WORK ITEM: The whole listing, pictures aside, should be reproduced exactly.

Segment Start: INPUT DATA

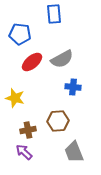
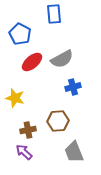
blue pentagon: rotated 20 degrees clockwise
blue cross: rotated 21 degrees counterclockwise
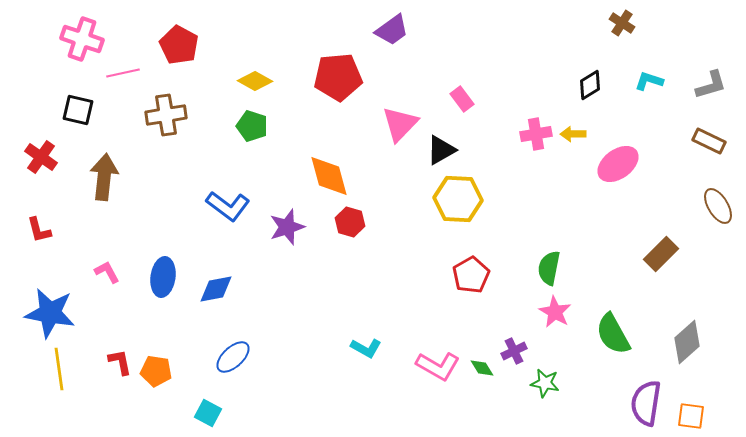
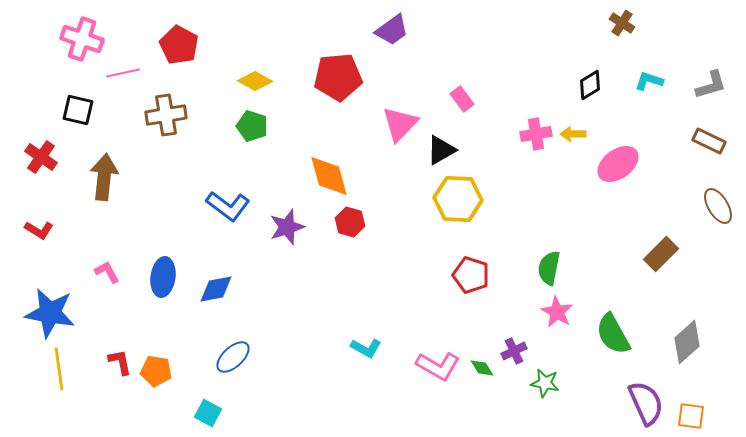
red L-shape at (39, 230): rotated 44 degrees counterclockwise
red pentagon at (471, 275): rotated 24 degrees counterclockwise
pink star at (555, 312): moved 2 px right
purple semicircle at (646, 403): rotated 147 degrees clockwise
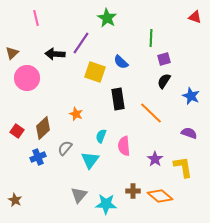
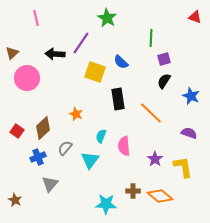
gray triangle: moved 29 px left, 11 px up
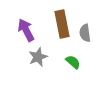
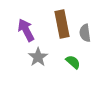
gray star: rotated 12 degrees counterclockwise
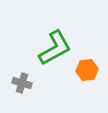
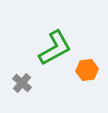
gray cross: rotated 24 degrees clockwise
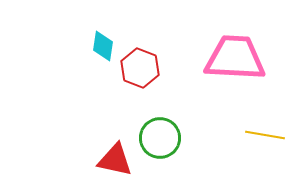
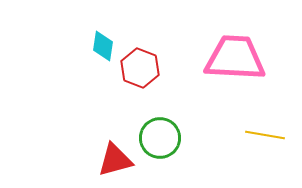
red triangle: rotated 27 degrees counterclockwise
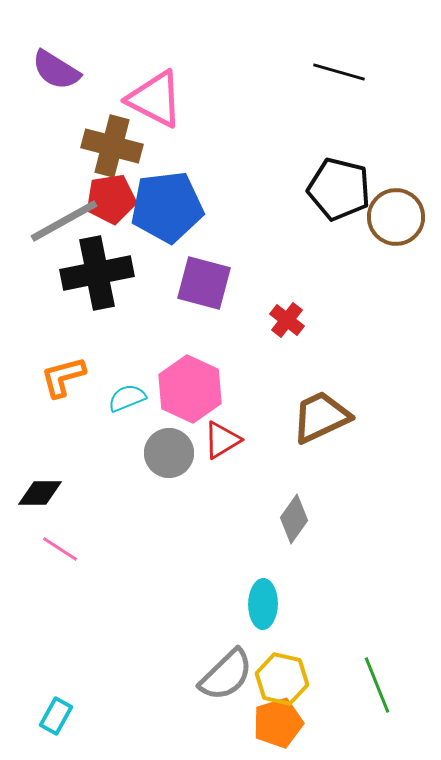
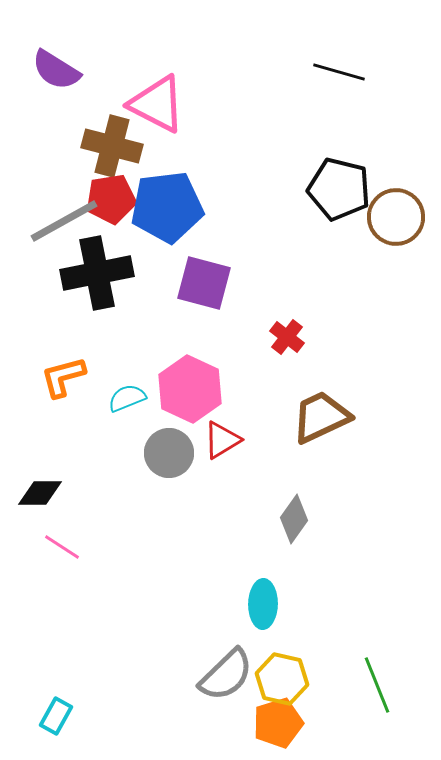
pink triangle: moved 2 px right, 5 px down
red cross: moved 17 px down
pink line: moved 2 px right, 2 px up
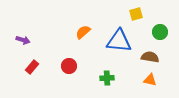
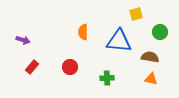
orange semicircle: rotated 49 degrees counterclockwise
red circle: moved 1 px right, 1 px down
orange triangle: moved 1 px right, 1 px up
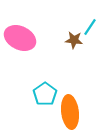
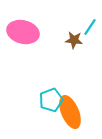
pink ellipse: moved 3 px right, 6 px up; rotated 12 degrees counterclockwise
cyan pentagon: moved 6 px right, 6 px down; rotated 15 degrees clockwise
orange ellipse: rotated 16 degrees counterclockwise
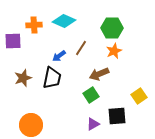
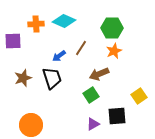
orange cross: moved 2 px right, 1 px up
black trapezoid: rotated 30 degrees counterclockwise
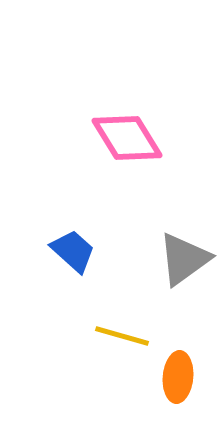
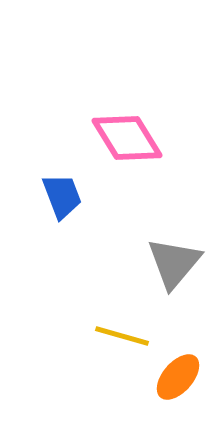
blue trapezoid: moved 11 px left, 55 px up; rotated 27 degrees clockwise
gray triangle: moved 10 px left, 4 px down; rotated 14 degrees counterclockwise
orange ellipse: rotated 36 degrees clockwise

Segment End: INPUT DATA

THE ANSWER:
blue pentagon: rotated 20 degrees clockwise
blue cross: rotated 21 degrees counterclockwise
red L-shape at (39, 230): rotated 44 degrees counterclockwise
red pentagon at (471, 275): rotated 24 degrees counterclockwise
pink star at (555, 312): moved 2 px right
purple semicircle at (646, 403): rotated 147 degrees clockwise
gray triangle: moved 29 px left, 11 px up
gray star: rotated 12 degrees counterclockwise
gray cross: rotated 24 degrees clockwise
red triangle: rotated 27 degrees counterclockwise
pink triangle: moved 2 px right, 5 px down
red cross: moved 17 px down
pink line: moved 2 px right, 2 px up
orange semicircle: rotated 49 degrees counterclockwise
red circle: moved 1 px right, 1 px down
orange triangle: moved 1 px right, 1 px up
pink ellipse: moved 3 px right, 6 px up; rotated 12 degrees counterclockwise
cyan pentagon: moved 6 px right, 6 px down; rotated 15 degrees clockwise
orange ellipse: rotated 16 degrees counterclockwise
orange cross: moved 2 px right, 1 px up
black trapezoid: rotated 30 degrees counterclockwise
blue trapezoid: moved 11 px left, 55 px up; rotated 27 degrees clockwise
gray triangle: moved 10 px left, 4 px down; rotated 14 degrees counterclockwise
orange ellipse: rotated 36 degrees clockwise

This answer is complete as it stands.